▸ **Data to use**
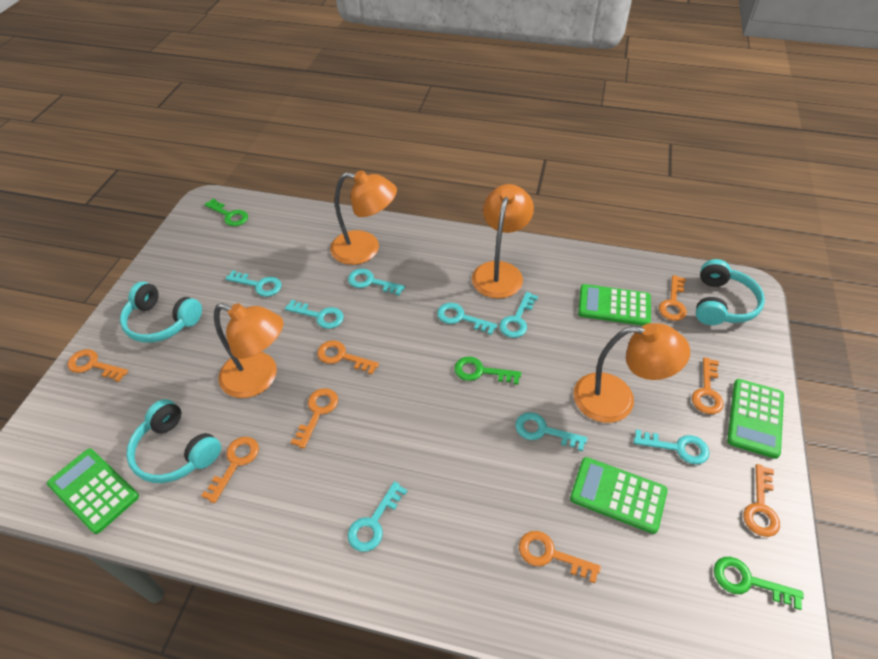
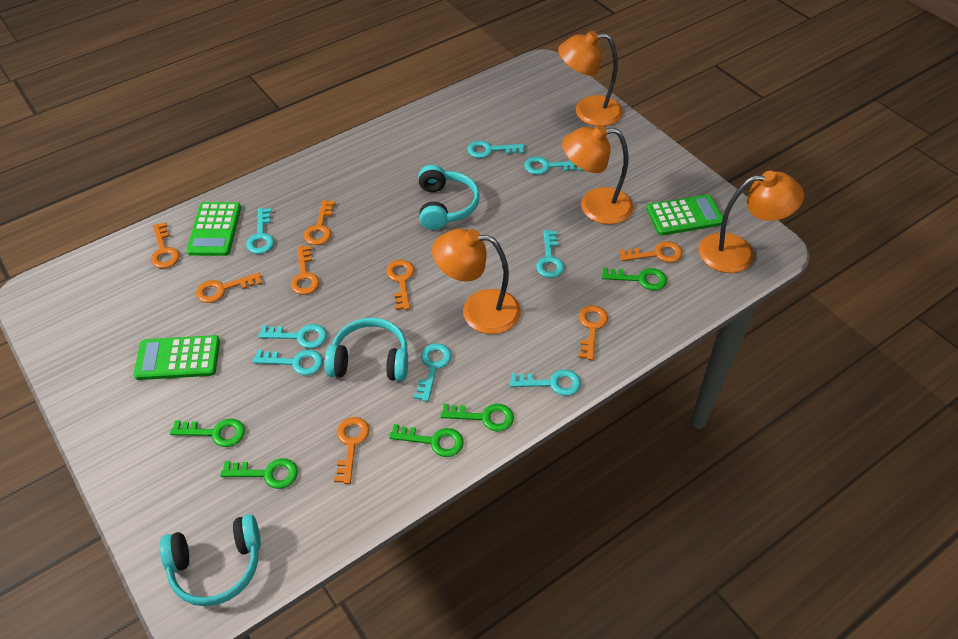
green calculator: 4 -> 3
green key: 3 -> 5

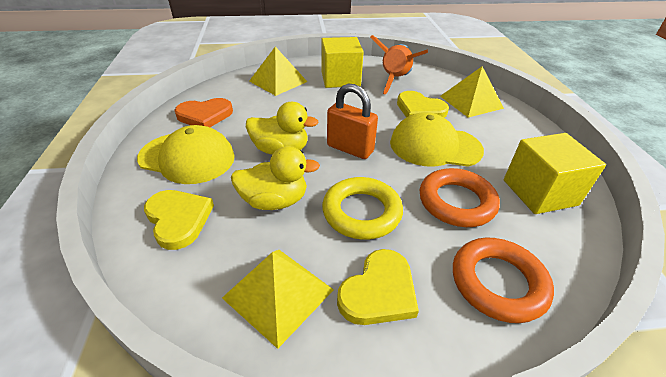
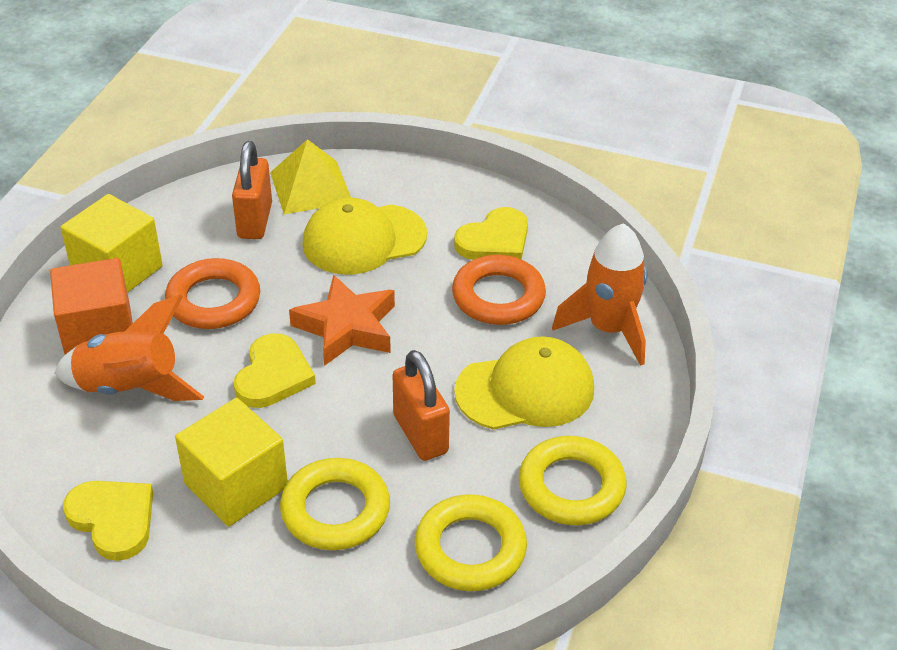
orange cube: 0 -> 1
orange heart: 1 -> 0
orange padlock: 1 -> 2
orange rocket: 1 -> 2
orange star: 0 -> 1
yellow duck: 2 -> 0
yellow pyramid: 3 -> 1
yellow ring: 1 -> 3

▸ **Requirement**
The data above are to be repeated word for word, with any pictures left out.

▸ **Task solution**
green calculator: 4 -> 3
green key: 3 -> 5

orange cube: 0 -> 1
orange heart: 1 -> 0
orange padlock: 1 -> 2
orange rocket: 1 -> 2
orange star: 0 -> 1
yellow duck: 2 -> 0
yellow pyramid: 3 -> 1
yellow ring: 1 -> 3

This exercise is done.